Work order:
The lines below, from the one containing "SCALE2 pin DT: A2 -> 4" through the one containing "IMU2 pin SDA: 2 -> A1", should be set down exactly, with no pictures and nothing else.

Stored data:
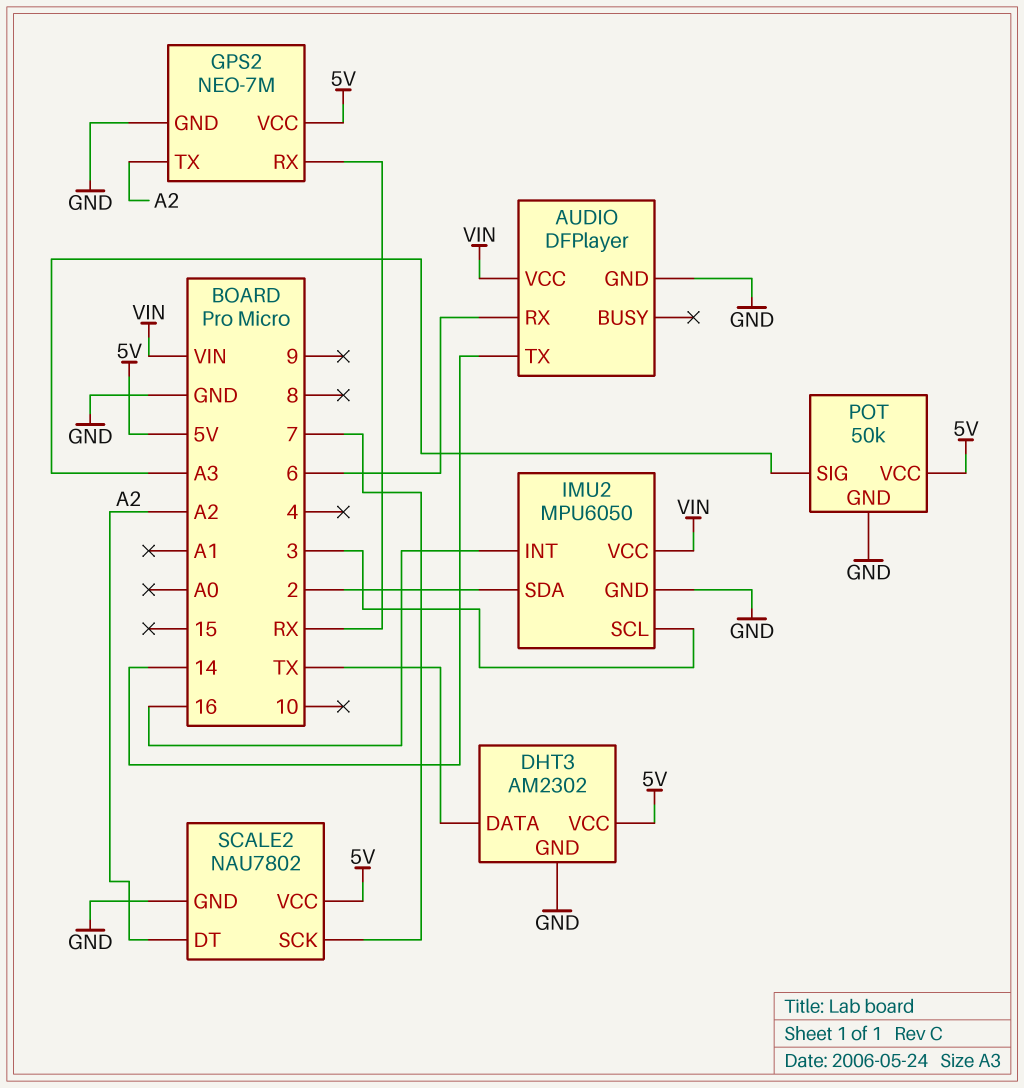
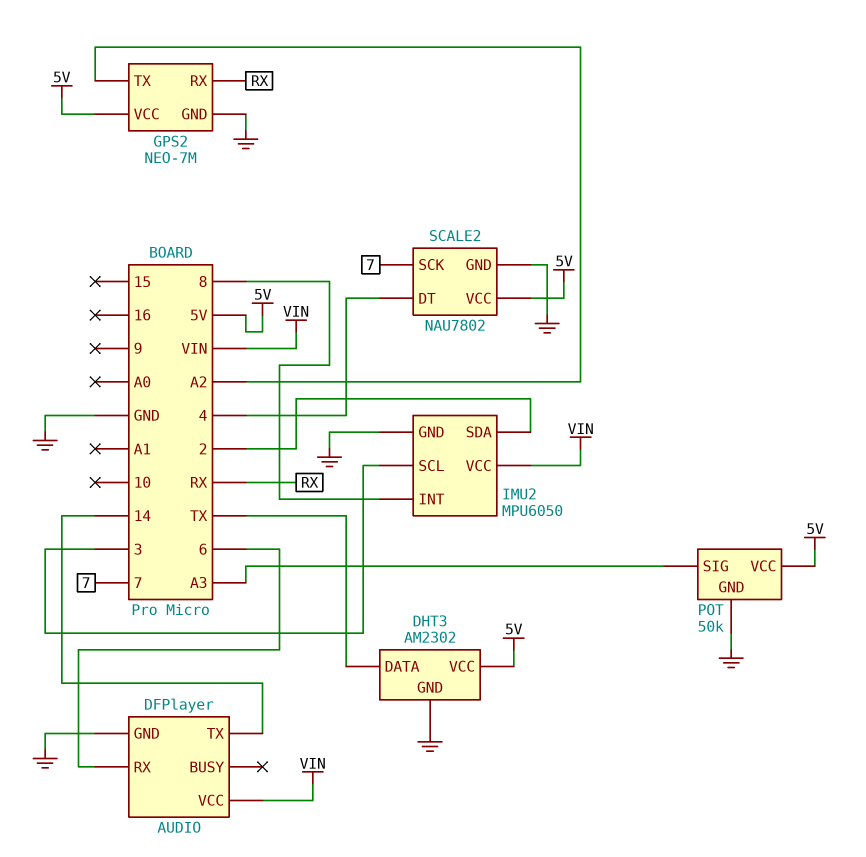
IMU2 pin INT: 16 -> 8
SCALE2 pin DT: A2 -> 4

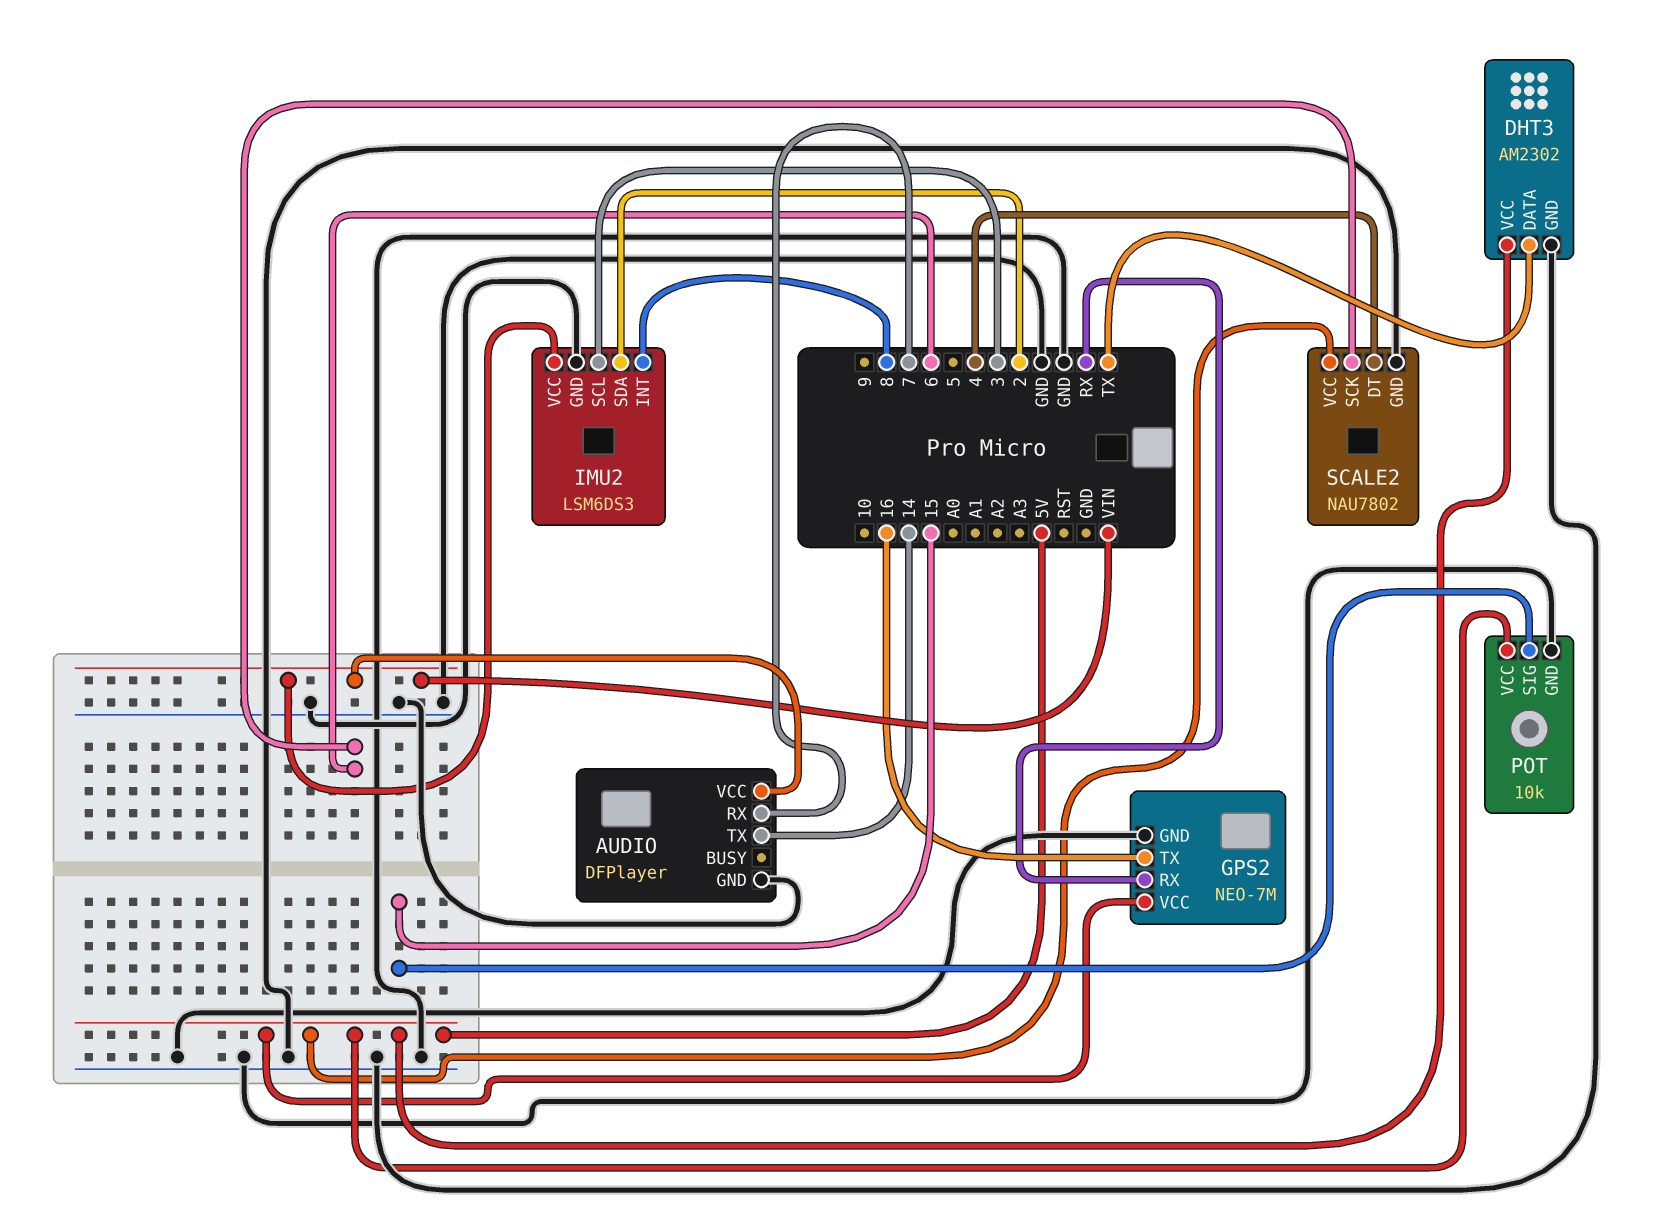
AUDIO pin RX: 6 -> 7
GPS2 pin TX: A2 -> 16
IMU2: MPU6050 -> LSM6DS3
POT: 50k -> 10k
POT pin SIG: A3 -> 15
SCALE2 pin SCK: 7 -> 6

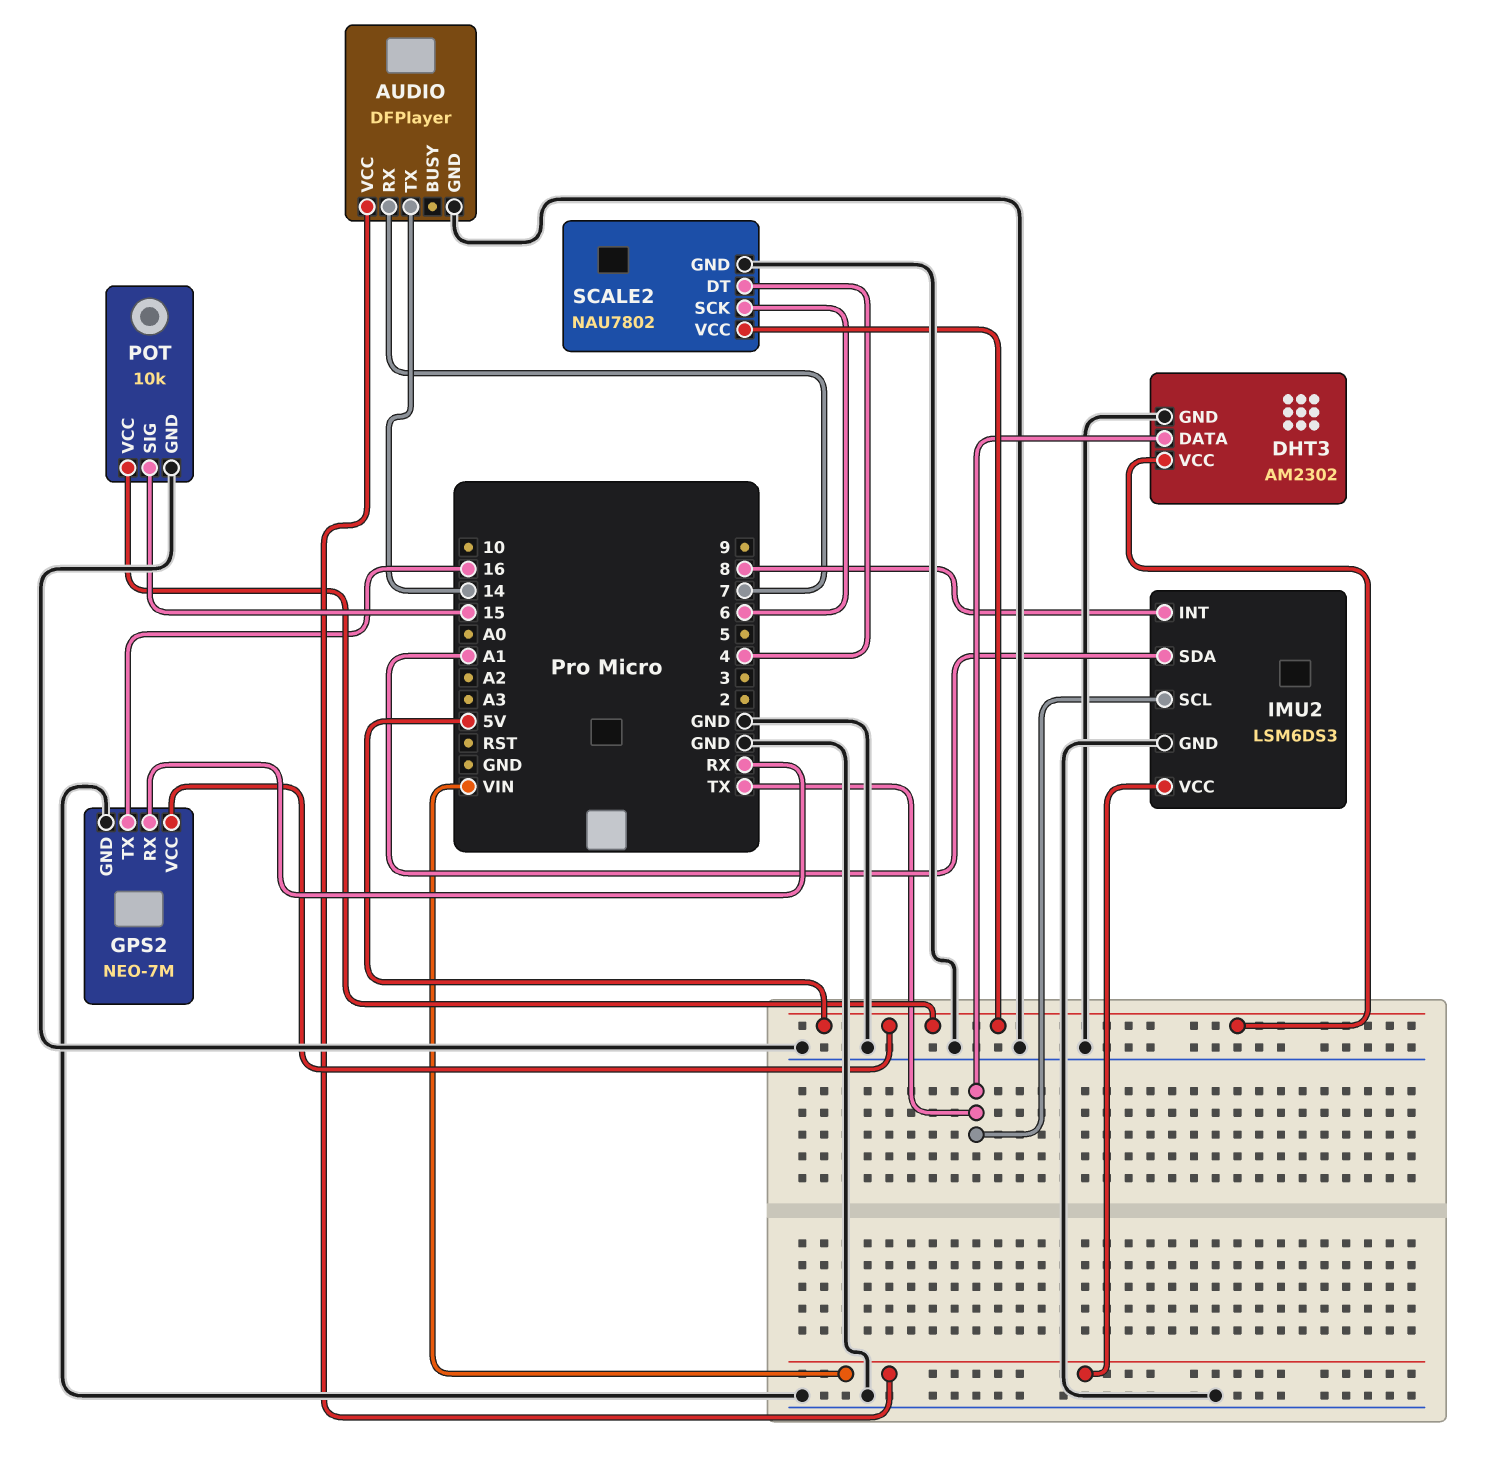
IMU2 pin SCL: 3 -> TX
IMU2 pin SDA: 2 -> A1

--

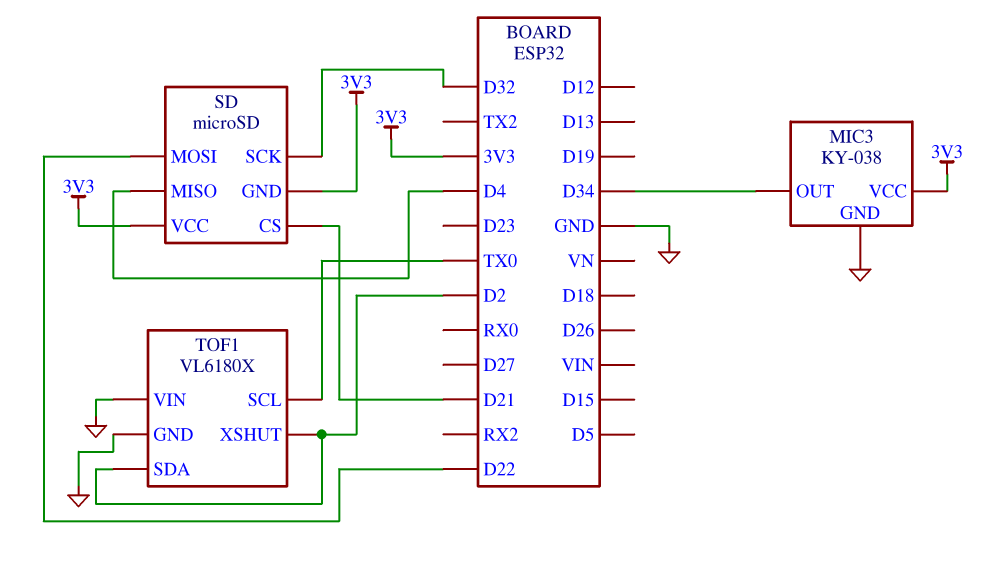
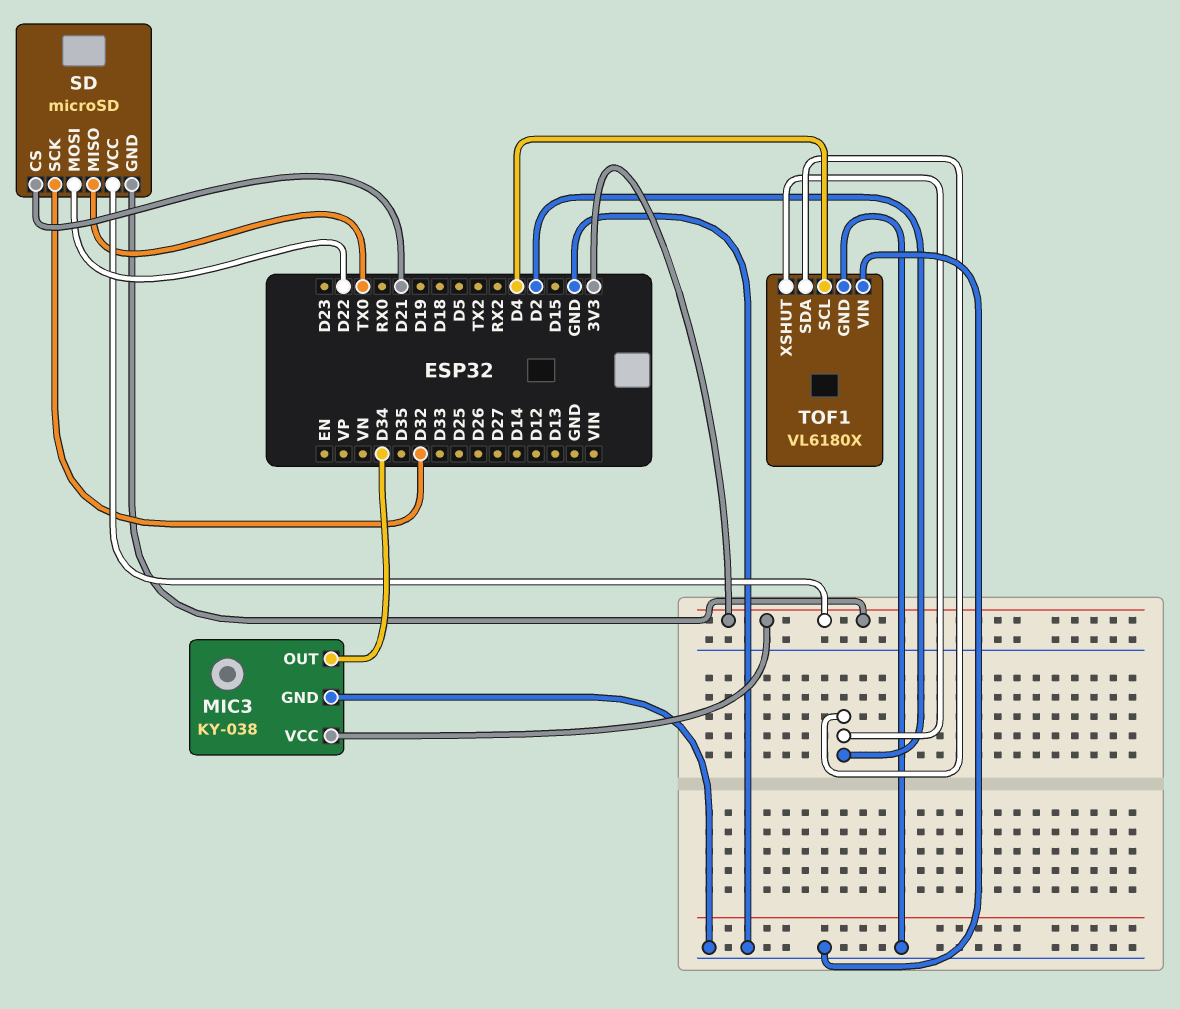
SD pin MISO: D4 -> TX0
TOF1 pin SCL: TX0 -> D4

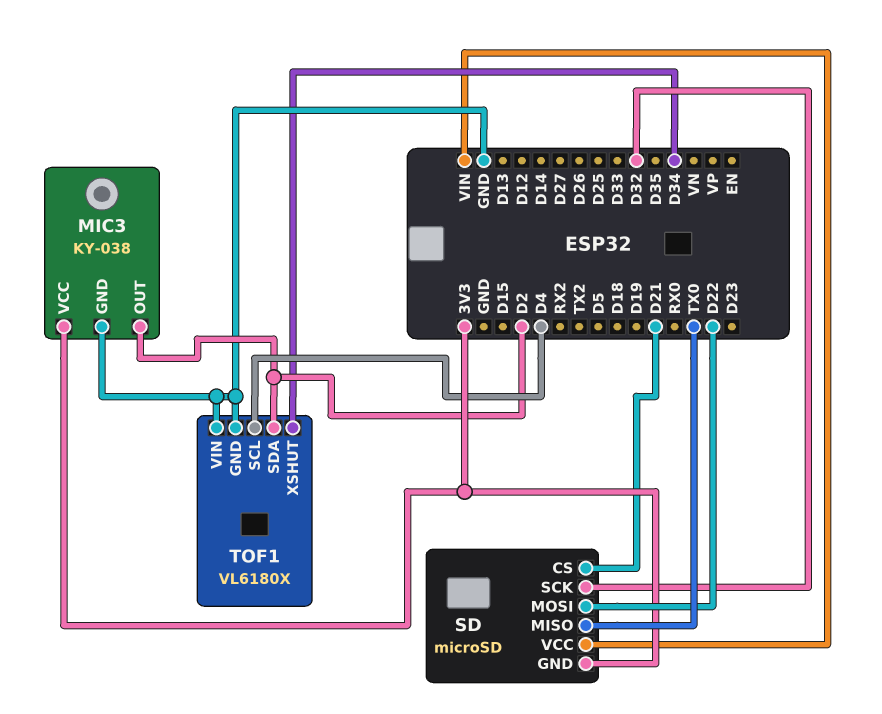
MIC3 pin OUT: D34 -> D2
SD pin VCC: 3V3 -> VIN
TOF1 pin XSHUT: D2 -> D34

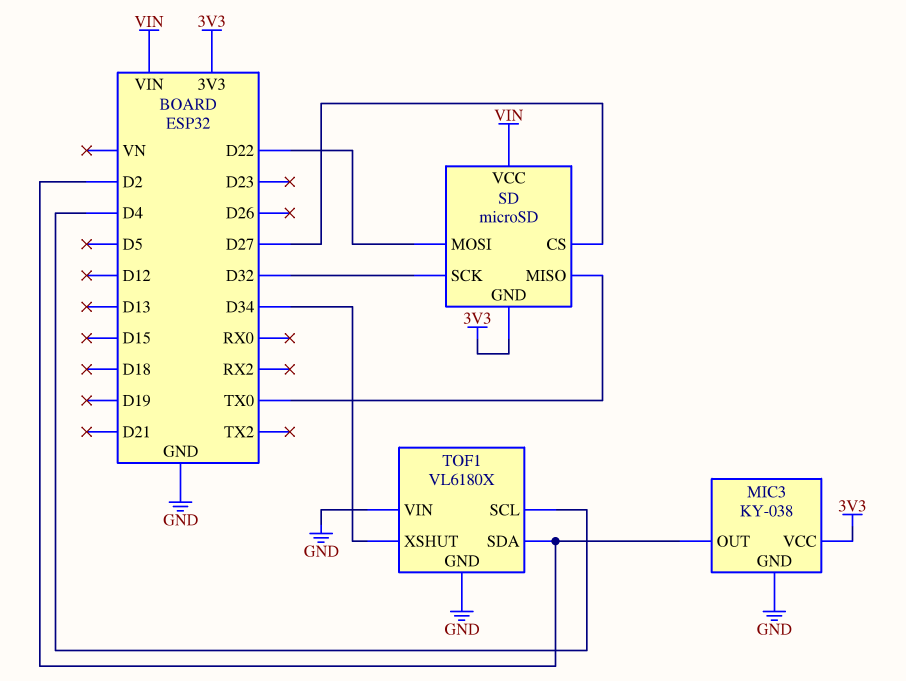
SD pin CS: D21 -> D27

Your response:
SCALE2 pin DT: A2 -> 4

AUDIO pin RX: 6 -> 7
GPS2 pin TX: A2 -> 16
IMU2: MPU6050 -> LSM6DS3
POT: 50k -> 10k
POT pin SIG: A3 -> 15
SCALE2 pin SCK: 7 -> 6

IMU2 pin SCL: 3 -> TX
IMU2 pin SDA: 2 -> A1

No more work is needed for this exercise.